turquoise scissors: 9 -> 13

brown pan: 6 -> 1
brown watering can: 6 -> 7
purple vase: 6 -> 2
++++++++++++++++++++
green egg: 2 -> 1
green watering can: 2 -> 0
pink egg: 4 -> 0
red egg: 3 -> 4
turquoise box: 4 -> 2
++++++++++++++++++++
* EXERCISE OBJECTIVE *
Copy the entries above exactly, but only from the line holding "turquoise scissors: 9 -> 13" through the line holding "purple vase: 6 -> 2", both included.

* ANSWER *
turquoise scissors: 9 -> 13

brown pan: 6 -> 1
brown watering can: 6 -> 7
purple vase: 6 -> 2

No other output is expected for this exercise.